Task instructions
Your task is to copy every line below that contains the word "none".

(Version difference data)
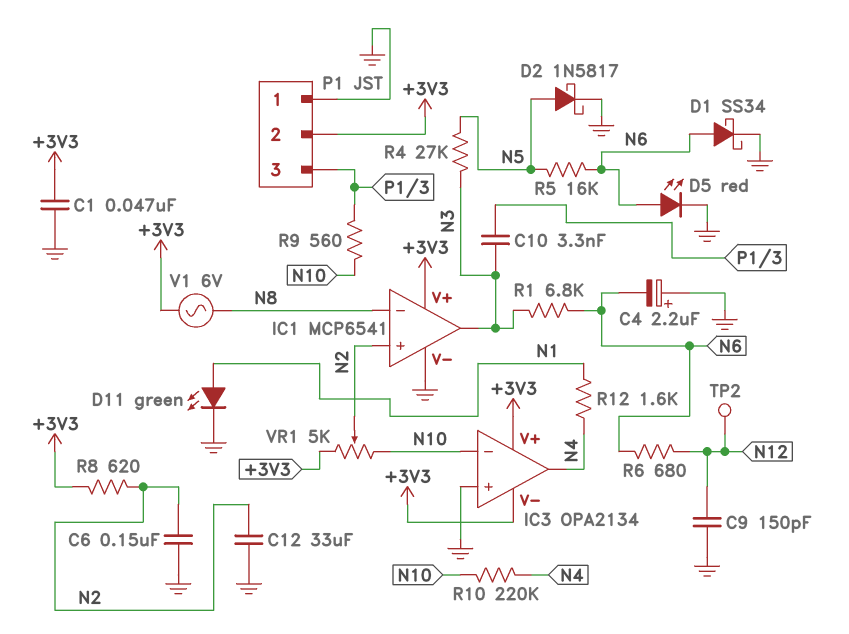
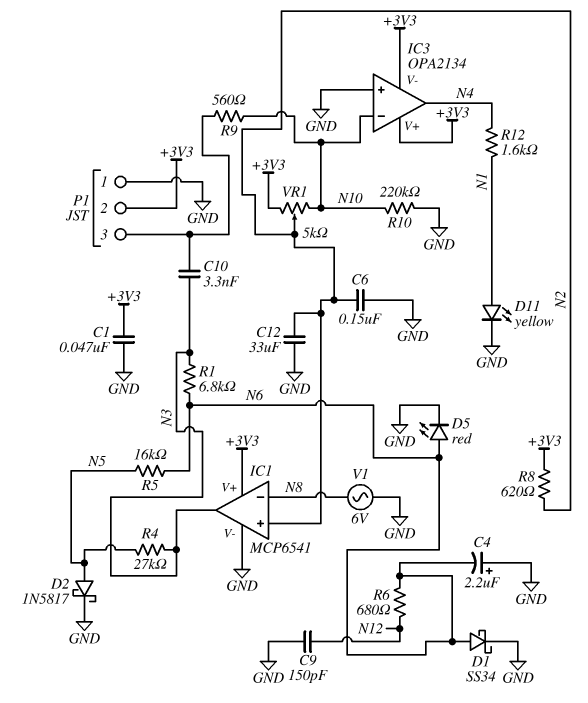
D11: LED green (A N1, K GND) -> LED yellow (A N1, K GND)
R10: 220k (N4, N10) -> 220k (GND, N10)
TP2: test point (N12) -> none
V1: AC 6V (+3V3, N8) -> AC 6V (GND, N8)

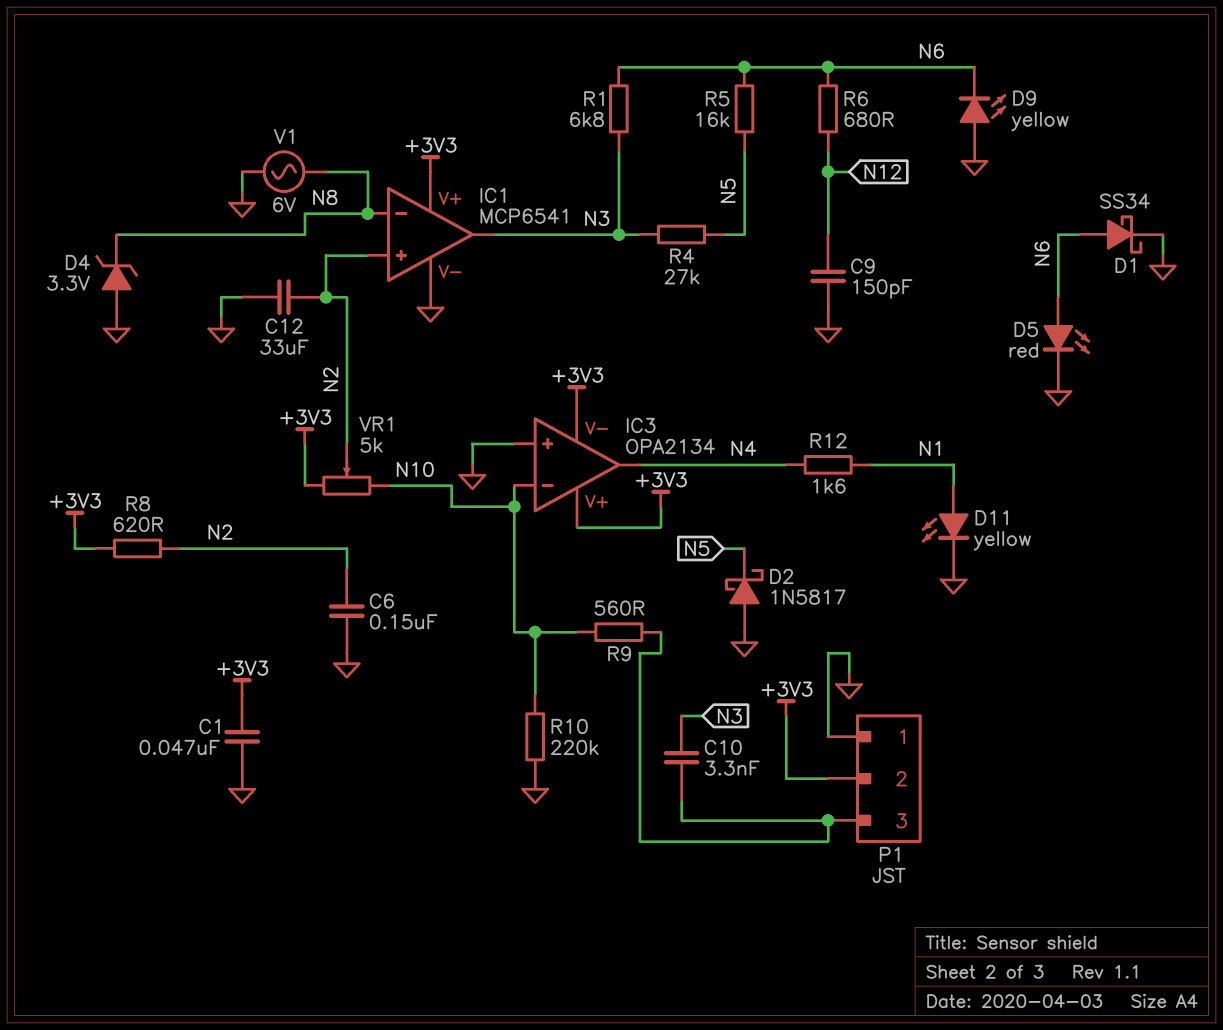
C4: 2.2uF (plus GND, minus N6) -> none
D2: schottky 1N5817 (A N5, K GND) -> schottky 1N5817 (A GND, K N5)
D4: none -> zener 3.3V (A GND, K N8)
D9: none -> LED yellow (A GND, K N6)

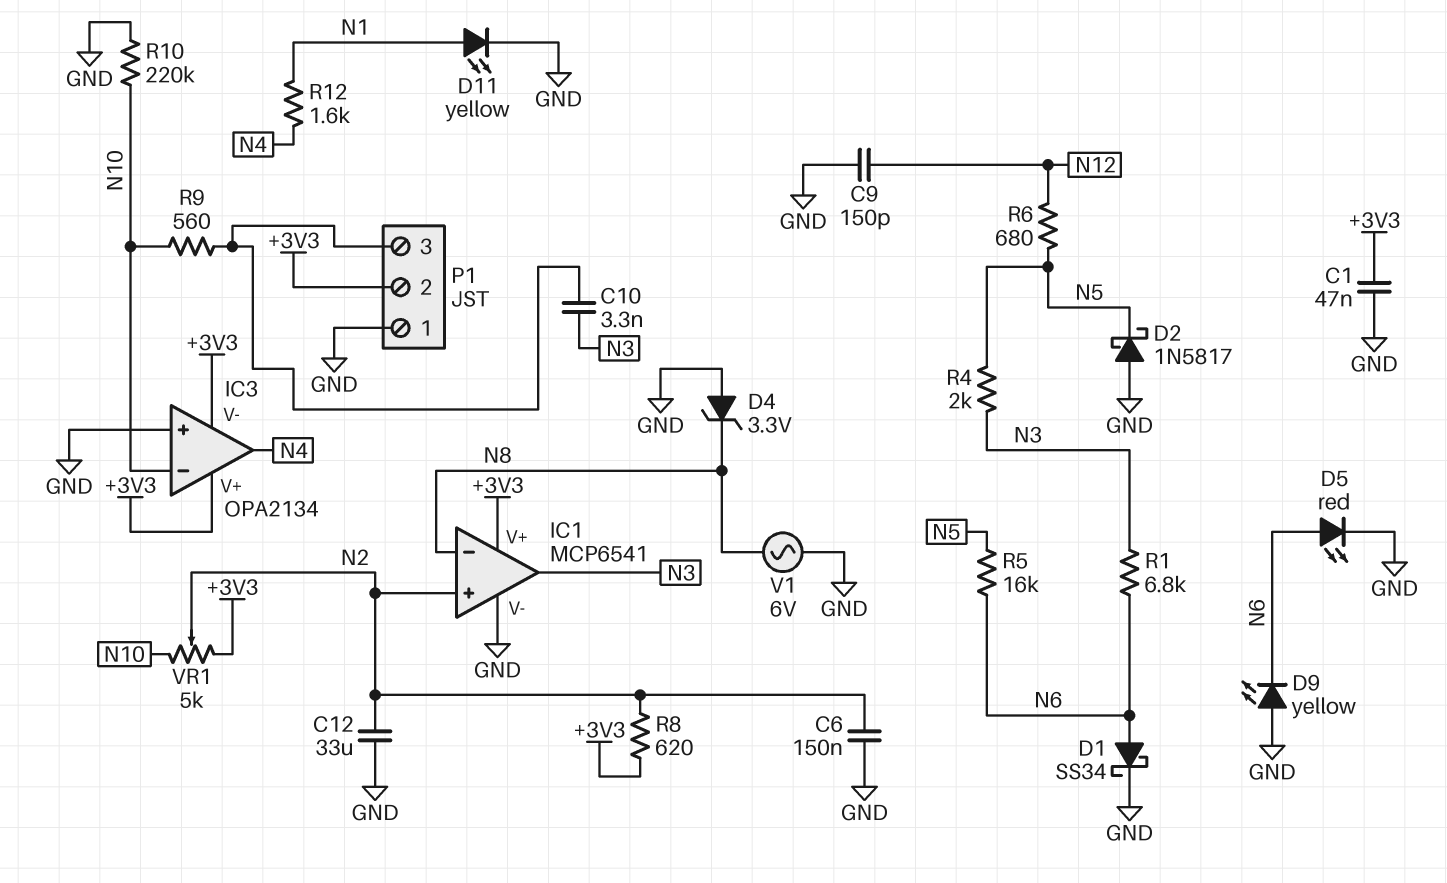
R4: 27k (N3, N5) -> 2k (N3, N5)
R6: 680 (N6, N12) -> 680 (N5, N12)

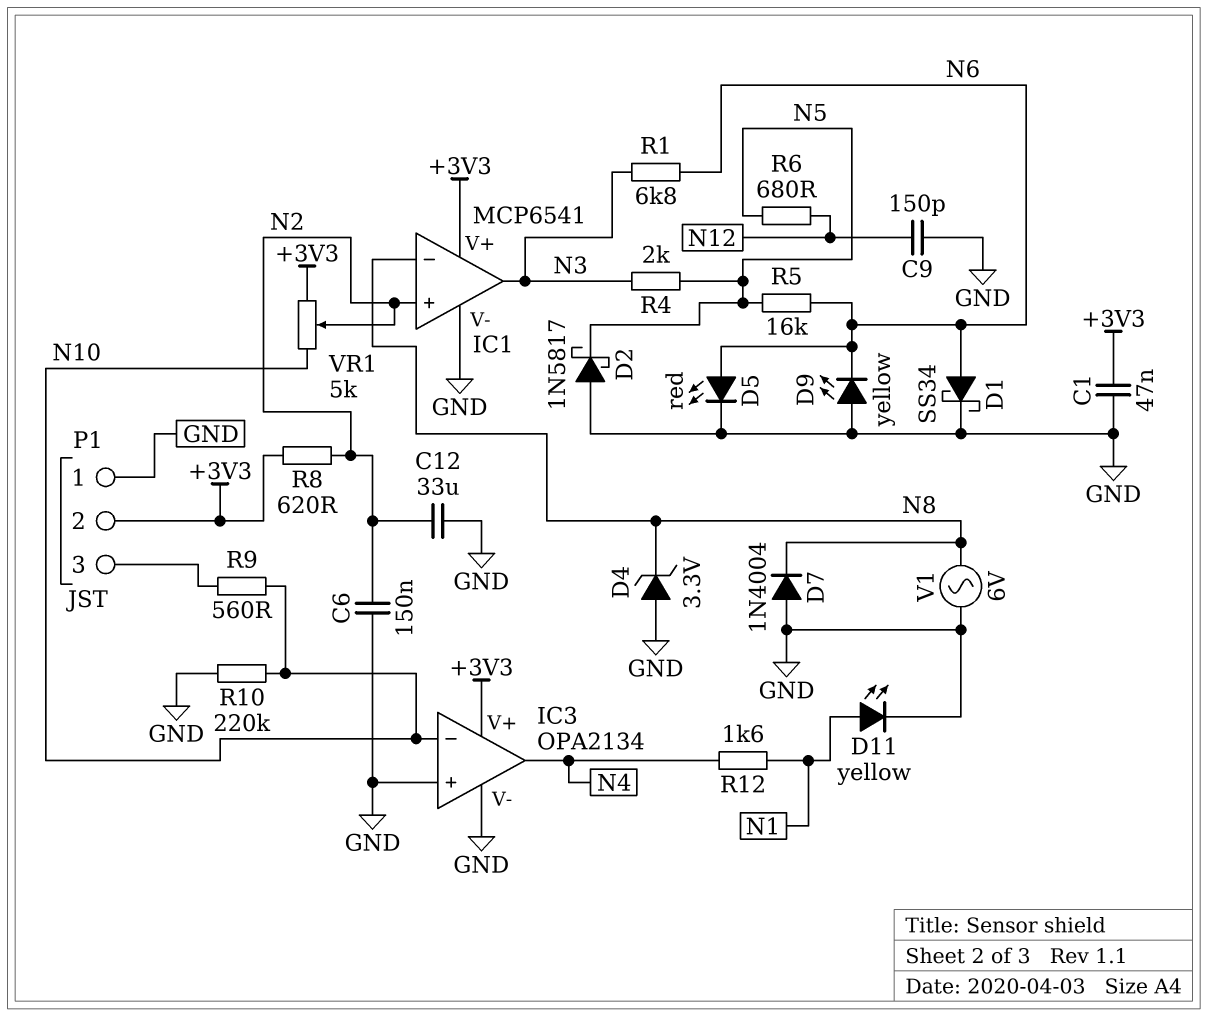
C10: 3.3nF (N3, P1/3) -> none
D7: none -> diode 1N4004 (A GND, K N8)
IC3 pin V-: +3V3 -> GND

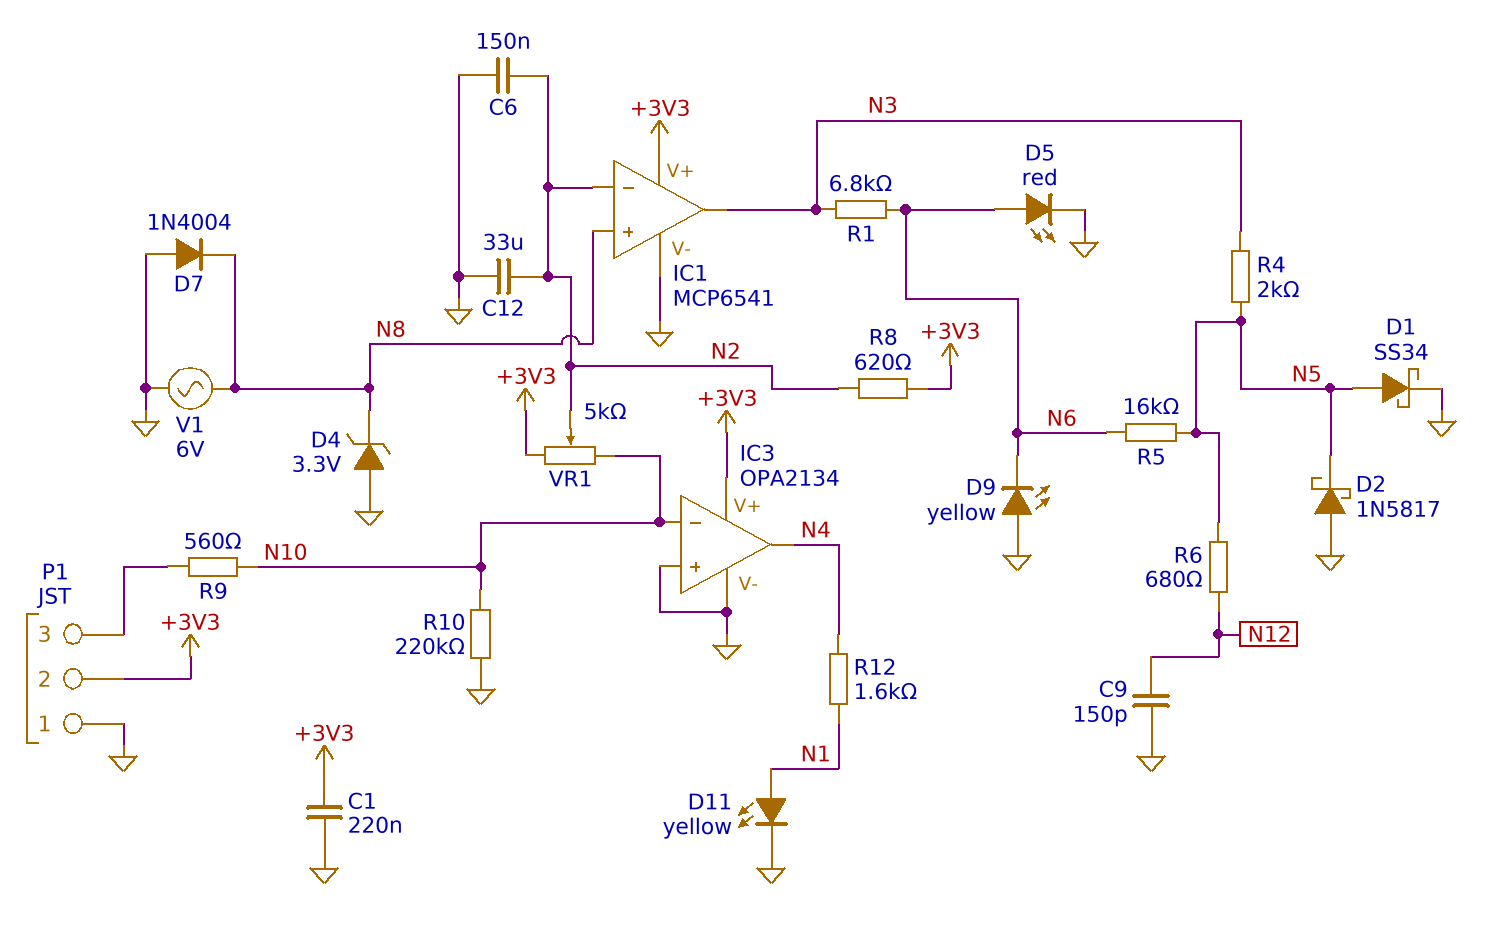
C1: 47nF (+3V3, GND) -> 220nF (+3V3, GND)
D1: schottky SS34 (A N6, K GND) -> schottky SS34 (A N5, K GND)
IC1 pin in+: N2 -> N8
IC1 pin in-: N8 -> N2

Completed exercise
TP2: test point (N12) -> none
C4: 2.2uF (plus GND, minus N6) -> none
D4: none -> zener 3.3V (A GND, K N8)
D9: none -> LED yellow (A GND, K N6)
C10: 3.3nF (N3, P1/3) -> none
D7: none -> diode 1N4004 (A GND, K N8)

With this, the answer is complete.